■ **Task instructions**:
Update the records below by replacing every "semicircle" with "half-circle", and reproduce all lines with nothing else altered.

* start *

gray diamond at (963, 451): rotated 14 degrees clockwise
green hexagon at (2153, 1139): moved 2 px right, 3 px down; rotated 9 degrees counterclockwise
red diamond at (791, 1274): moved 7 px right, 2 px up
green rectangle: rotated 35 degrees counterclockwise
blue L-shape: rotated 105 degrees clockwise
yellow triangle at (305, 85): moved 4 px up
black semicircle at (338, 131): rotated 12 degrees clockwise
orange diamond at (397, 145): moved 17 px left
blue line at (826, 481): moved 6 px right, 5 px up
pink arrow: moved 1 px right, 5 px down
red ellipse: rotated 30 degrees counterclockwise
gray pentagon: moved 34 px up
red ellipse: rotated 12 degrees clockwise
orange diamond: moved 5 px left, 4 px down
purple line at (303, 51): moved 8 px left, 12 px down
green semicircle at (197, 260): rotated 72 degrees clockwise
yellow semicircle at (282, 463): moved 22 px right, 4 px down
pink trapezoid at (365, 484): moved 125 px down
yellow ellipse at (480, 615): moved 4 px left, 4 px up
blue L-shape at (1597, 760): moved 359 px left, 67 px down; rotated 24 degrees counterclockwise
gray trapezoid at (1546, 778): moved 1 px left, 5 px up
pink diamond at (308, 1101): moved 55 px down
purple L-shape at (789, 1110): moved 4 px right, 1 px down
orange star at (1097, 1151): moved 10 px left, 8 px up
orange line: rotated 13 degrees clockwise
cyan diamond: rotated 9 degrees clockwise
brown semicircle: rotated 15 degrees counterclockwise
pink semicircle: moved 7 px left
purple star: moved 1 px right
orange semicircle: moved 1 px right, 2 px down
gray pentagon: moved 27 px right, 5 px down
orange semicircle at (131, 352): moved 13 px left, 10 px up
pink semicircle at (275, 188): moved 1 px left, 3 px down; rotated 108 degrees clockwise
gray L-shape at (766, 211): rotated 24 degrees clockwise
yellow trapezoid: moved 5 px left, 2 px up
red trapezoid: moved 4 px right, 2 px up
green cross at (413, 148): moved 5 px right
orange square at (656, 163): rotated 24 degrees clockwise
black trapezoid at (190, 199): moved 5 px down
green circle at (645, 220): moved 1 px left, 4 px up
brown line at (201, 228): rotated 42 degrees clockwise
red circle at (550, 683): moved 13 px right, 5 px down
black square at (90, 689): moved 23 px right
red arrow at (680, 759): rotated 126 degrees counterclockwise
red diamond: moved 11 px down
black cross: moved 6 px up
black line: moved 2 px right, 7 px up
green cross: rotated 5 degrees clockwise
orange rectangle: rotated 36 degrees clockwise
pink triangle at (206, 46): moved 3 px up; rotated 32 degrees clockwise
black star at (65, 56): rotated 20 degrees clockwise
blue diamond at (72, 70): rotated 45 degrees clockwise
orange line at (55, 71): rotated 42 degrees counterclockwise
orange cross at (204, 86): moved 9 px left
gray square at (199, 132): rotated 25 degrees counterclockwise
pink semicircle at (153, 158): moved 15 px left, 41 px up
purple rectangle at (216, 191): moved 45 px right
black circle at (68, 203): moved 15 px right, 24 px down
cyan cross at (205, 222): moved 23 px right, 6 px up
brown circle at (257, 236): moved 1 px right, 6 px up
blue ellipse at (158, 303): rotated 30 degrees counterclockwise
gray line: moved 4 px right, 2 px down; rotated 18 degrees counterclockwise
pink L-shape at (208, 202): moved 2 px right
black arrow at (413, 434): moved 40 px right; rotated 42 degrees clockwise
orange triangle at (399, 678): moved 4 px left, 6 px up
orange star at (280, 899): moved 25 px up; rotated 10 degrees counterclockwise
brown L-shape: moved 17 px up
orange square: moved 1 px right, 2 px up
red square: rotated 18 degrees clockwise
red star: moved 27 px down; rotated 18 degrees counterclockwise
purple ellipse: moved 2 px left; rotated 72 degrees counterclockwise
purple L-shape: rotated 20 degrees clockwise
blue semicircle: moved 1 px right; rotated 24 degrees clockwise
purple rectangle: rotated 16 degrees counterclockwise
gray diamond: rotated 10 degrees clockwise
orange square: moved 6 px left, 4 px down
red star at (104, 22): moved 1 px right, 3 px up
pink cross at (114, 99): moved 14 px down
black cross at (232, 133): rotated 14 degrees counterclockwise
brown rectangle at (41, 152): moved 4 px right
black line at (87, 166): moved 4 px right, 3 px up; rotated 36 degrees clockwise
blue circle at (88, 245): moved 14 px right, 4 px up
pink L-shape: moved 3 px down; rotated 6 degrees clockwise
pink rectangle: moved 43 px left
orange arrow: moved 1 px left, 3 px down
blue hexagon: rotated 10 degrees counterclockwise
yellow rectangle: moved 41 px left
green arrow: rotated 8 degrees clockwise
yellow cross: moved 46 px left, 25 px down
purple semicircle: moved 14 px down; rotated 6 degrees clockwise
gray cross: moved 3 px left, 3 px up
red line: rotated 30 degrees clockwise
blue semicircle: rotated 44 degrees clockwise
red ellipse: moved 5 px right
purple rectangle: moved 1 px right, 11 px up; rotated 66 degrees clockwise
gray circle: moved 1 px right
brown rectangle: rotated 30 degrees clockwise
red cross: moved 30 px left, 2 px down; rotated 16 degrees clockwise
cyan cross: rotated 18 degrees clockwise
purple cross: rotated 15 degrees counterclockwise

* end *

■ **Exercise answer**:
gray diamond at (963, 451): rotated 14 degrees clockwise
green hexagon at (2153, 1139): moved 2 px right, 3 px down; rotated 9 degrees counterclockwise
red diamond at (791, 1274): moved 7 px right, 2 px up
green rectangle: rotated 35 degrees counterclockwise
blue L-shape: rotated 105 degrees clockwise
yellow triangle at (305, 85): moved 4 px up
black half-circle at (338, 131): rotated 12 degrees clockwise
orange diamond at (397, 145): moved 17 px left
blue line at (826, 481): moved 6 px right, 5 px up
pink arrow: moved 1 px right, 5 px down
red ellipse: rotated 30 degrees counterclockwise
gray pentagon: moved 34 px up
red ellipse: rotated 12 degrees clockwise
orange diamond: moved 5 px left, 4 px down
purple line at (303, 51): moved 8 px left, 12 px down
green half-circle at (197, 260): rotated 72 degrees clockwise
yellow half-circle at (282, 463): moved 22 px right, 4 px down
pink trapezoid at (365, 484): moved 125 px down
yellow ellipse at (480, 615): moved 4 px left, 4 px up
blue L-shape at (1597, 760): moved 359 px left, 67 px down; rotated 24 degrees counterclockwise
gray trapezoid at (1546, 778): moved 1 px left, 5 px up
pink diamond at (308, 1101): moved 55 px down
purple L-shape at (789, 1110): moved 4 px right, 1 px down
orange star at (1097, 1151): moved 10 px left, 8 px up
orange line: rotated 13 degrees clockwise
cyan diamond: rotated 9 degrees clockwise
brown half-circle: rotated 15 degrees counterclockwise
pink half-circle: moved 7 px left
purple star: moved 1 px right
orange half-circle: moved 1 px right, 2 px down
gray pentagon: moved 27 px right, 5 px down
orange half-circle at (131, 352): moved 13 px left, 10 px up
pink half-circle at (275, 188): moved 1 px left, 3 px down; rotated 108 degrees clockwise
gray L-shape at (766, 211): rotated 24 degrees clockwise
yellow trapezoid: moved 5 px left, 2 px up
red trapezoid: moved 4 px right, 2 px up
green cross at (413, 148): moved 5 px right
orange square at (656, 163): rotated 24 degrees clockwise
black trapezoid at (190, 199): moved 5 px down
green circle at (645, 220): moved 1 px left, 4 px up
brown line at (201, 228): rotated 42 degrees clockwise
red circle at (550, 683): moved 13 px right, 5 px down
black square at (90, 689): moved 23 px right
red arrow at (680, 759): rotated 126 degrees counterclockwise
red diamond: moved 11 px down
black cross: moved 6 px up
black line: moved 2 px right, 7 px up
green cross: rotated 5 degrees clockwise
orange rectangle: rotated 36 degrees clockwise
pink triangle at (206, 46): moved 3 px up; rotated 32 degrees clockwise
black star at (65, 56): rotated 20 degrees clockwise
blue diamond at (72, 70): rotated 45 degrees clockwise
orange line at (55, 71): rotated 42 degrees counterclockwise
orange cross at (204, 86): moved 9 px left
gray square at (199, 132): rotated 25 degrees counterclockwise
pink half-circle at (153, 158): moved 15 px left, 41 px up
purple rectangle at (216, 191): moved 45 px right
black circle at (68, 203): moved 15 px right, 24 px down
cyan cross at (205, 222): moved 23 px right, 6 px up
brown circle at (257, 236): moved 1 px right, 6 px up
blue ellipse at (158, 303): rotated 30 degrees counterclockwise
gray line: moved 4 px right, 2 px down; rotated 18 degrees counterclockwise
pink L-shape at (208, 202): moved 2 px right
black arrow at (413, 434): moved 40 px right; rotated 42 degrees clockwise
orange triangle at (399, 678): moved 4 px left, 6 px up
orange star at (280, 899): moved 25 px up; rotated 10 degrees counterclockwise
brown L-shape: moved 17 px up
orange square: moved 1 px right, 2 px up
red square: rotated 18 degrees clockwise
red star: moved 27 px down; rotated 18 degrees counterclockwise
purple ellipse: moved 2 px left; rotated 72 degrees counterclockwise
purple L-shape: rotated 20 degrees clockwise
blue half-circle: moved 1 px right; rotated 24 degrees clockwise
purple rectangle: rotated 16 degrees counterclockwise
gray diamond: rotated 10 degrees clockwise
orange square: moved 6 px left, 4 px down
red star at (104, 22): moved 1 px right, 3 px up
pink cross at (114, 99): moved 14 px down
black cross at (232, 133): rotated 14 degrees counterclockwise
brown rectangle at (41, 152): moved 4 px right
black line at (87, 166): moved 4 px right, 3 px up; rotated 36 degrees clockwise
blue circle at (88, 245): moved 14 px right, 4 px up
pink L-shape: moved 3 px down; rotated 6 degrees clockwise
pink rectangle: moved 43 px left
orange arrow: moved 1 px left, 3 px down
blue hexagon: rotated 10 degrees counterclockwise
yellow rectangle: moved 41 px left
green arrow: rotated 8 degrees clockwise
yellow cross: moved 46 px left, 25 px down
purple half-circle: moved 14 px down; rotated 6 degrees clockwise
gray cross: moved 3 px left, 3 px up
red line: rotated 30 degrees clockwise
blue half-circle: rotated 44 degrees clockwise
red ellipse: moved 5 px right
purple rectangle: moved 1 px right, 11 px up; rotated 66 degrees clockwise
gray circle: moved 1 px right
brown rectangle: rotated 30 degrees clockwise
red cross: moved 30 px left, 2 px down; rotated 16 degrees clockwise
cyan cross: rotated 18 degrees clockwise
purple cross: rotated 15 degrees counterclockwise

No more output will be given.